◆ Given information:
============
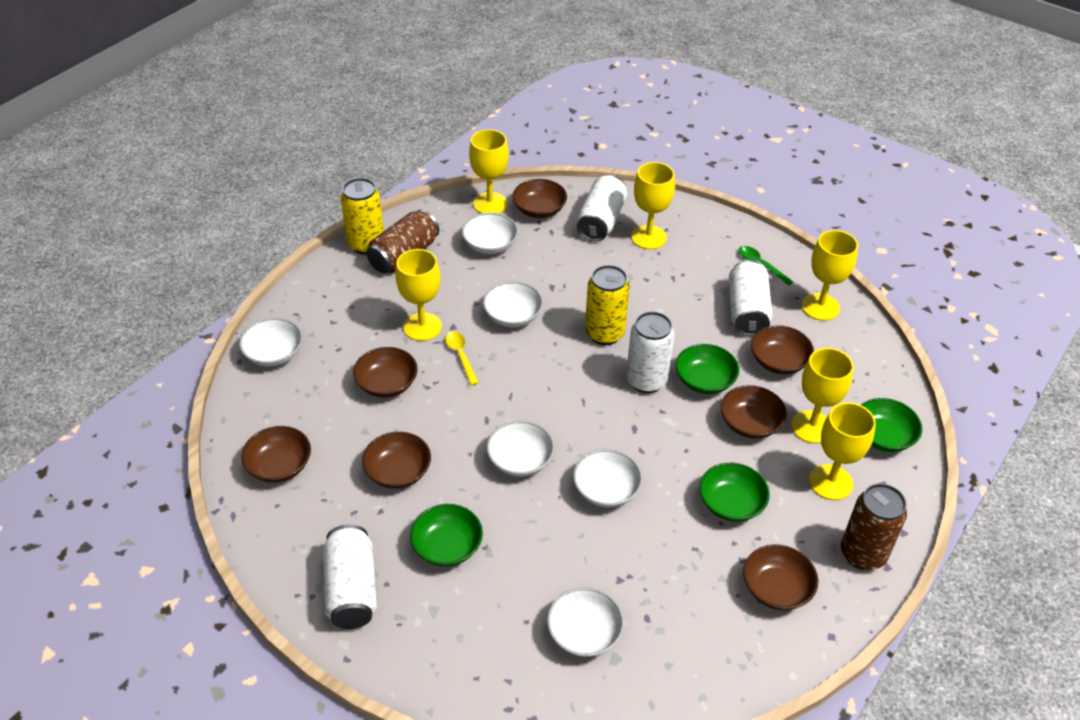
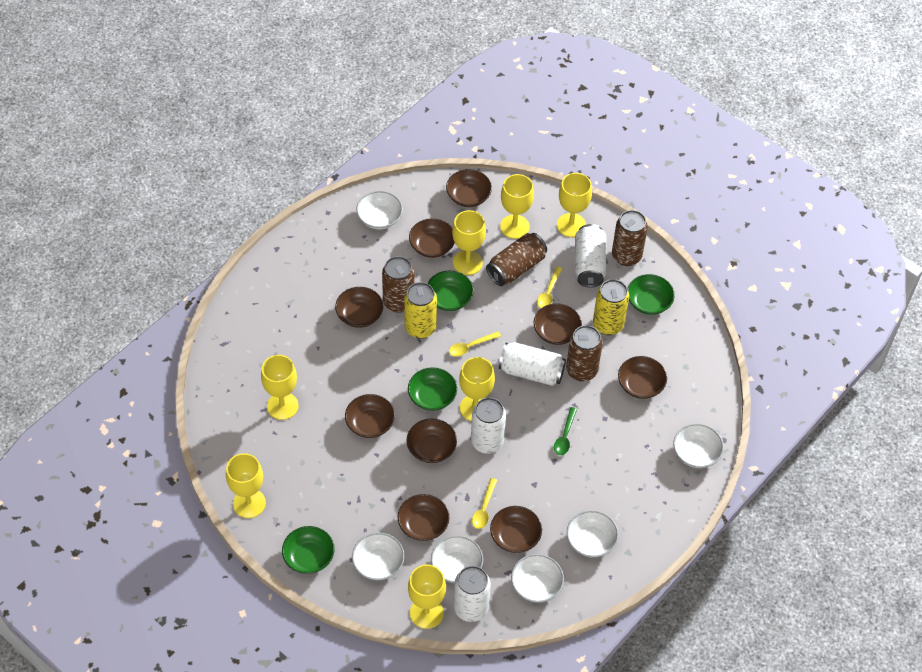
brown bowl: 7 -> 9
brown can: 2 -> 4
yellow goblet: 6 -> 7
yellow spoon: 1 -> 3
============
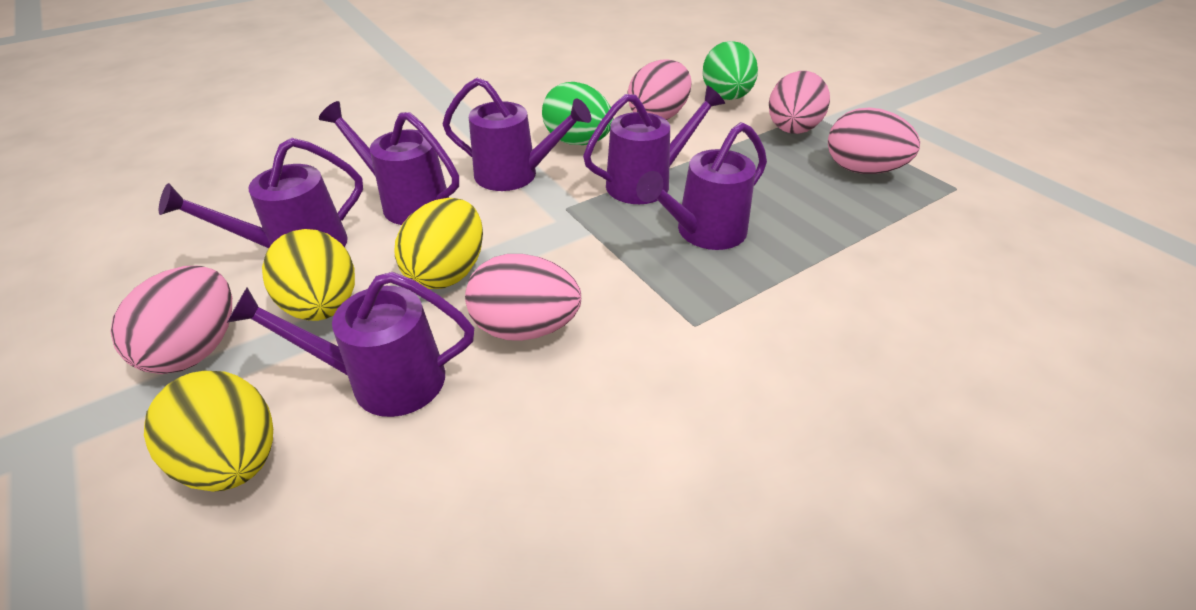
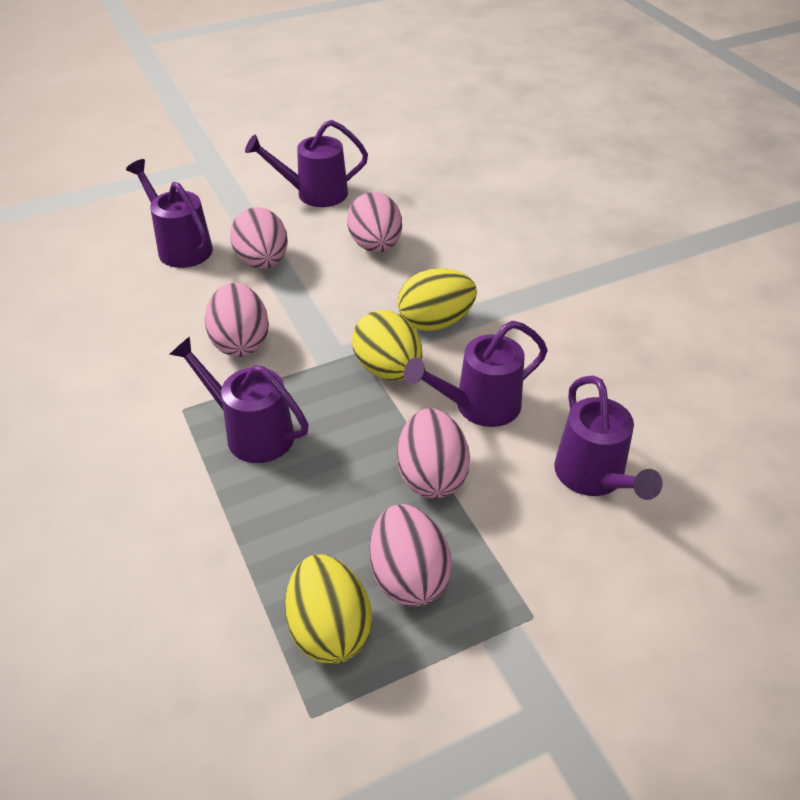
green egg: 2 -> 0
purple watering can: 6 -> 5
============
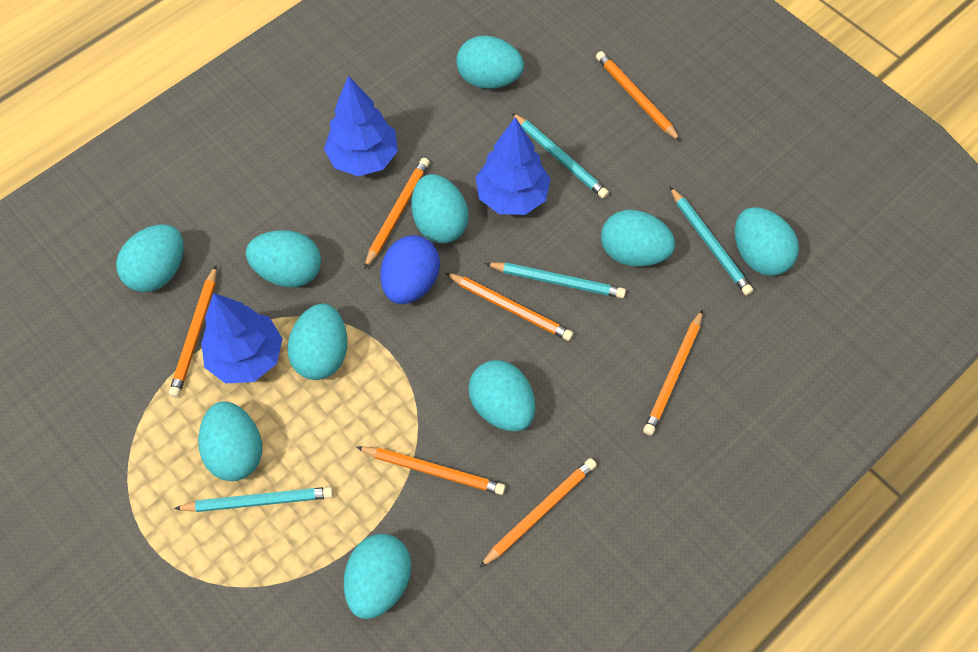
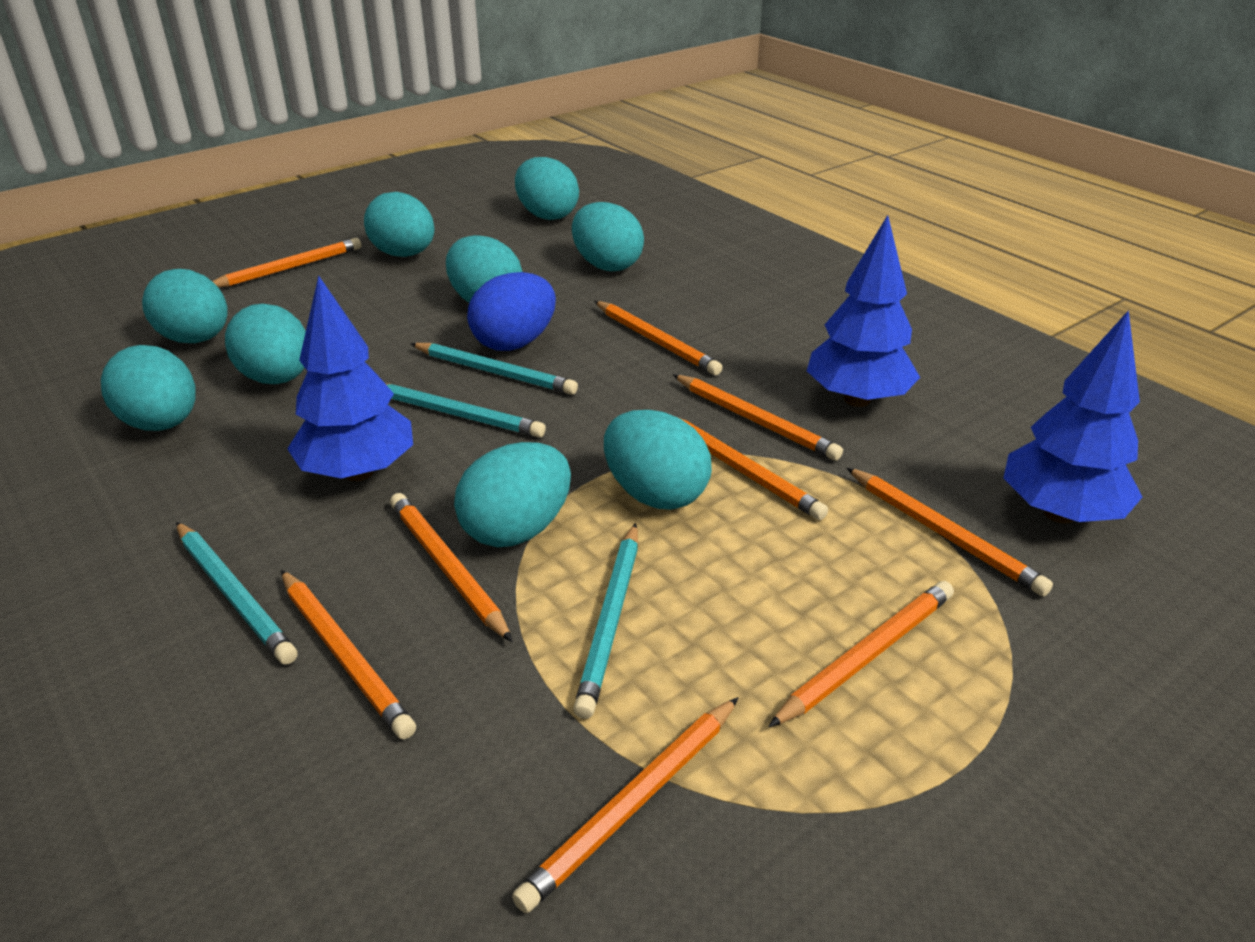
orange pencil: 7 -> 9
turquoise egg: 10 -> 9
============
◆ Your task:
Your answer must be the lines above from the one containing "brown bowl: 7 -> 9" to the one containing "yellow spoon: 1 -> 3", both included, restated word for word.

◆ Output of the exercise:
brown bowl: 7 -> 9
brown can: 2 -> 4
yellow goblet: 6 -> 7
yellow spoon: 1 -> 3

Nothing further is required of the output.